--- Data provided Enclosed Below ---
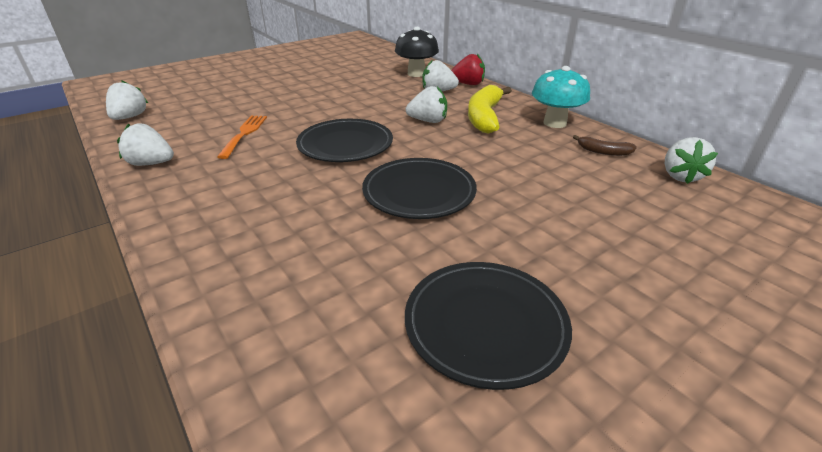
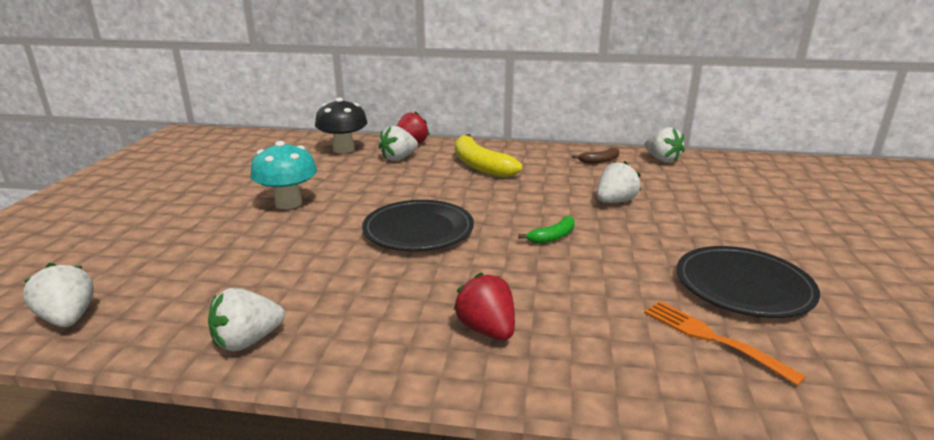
camera: 45 degrees left, 10 degrees down
(244, 134) = (290, 265): orange fork -> orange fork (711, 338)
(244, 227) = (487, 329): none -> red strawberry
(419, 192) = (553, 237): black plate -> green banana
(428, 121) = (444, 184): white strawberry -> white strawberry (615, 201)
(555, 123) = (535, 152): turquoise mushroom -> turquoise mushroom (288, 203)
--- End of Enclosed Data provided ---
### How to complete this task:
Each line from the one that contains "(244, 227) = (487, 329): none" to the end of the data should be set down exactly, both ends included.

### Task result:
(244, 227) = (487, 329): none -> red strawberry
(419, 192) = (553, 237): black plate -> green banana
(428, 121) = (444, 184): white strawberry -> white strawberry (615, 201)
(555, 123) = (535, 152): turquoise mushroom -> turquoise mushroom (288, 203)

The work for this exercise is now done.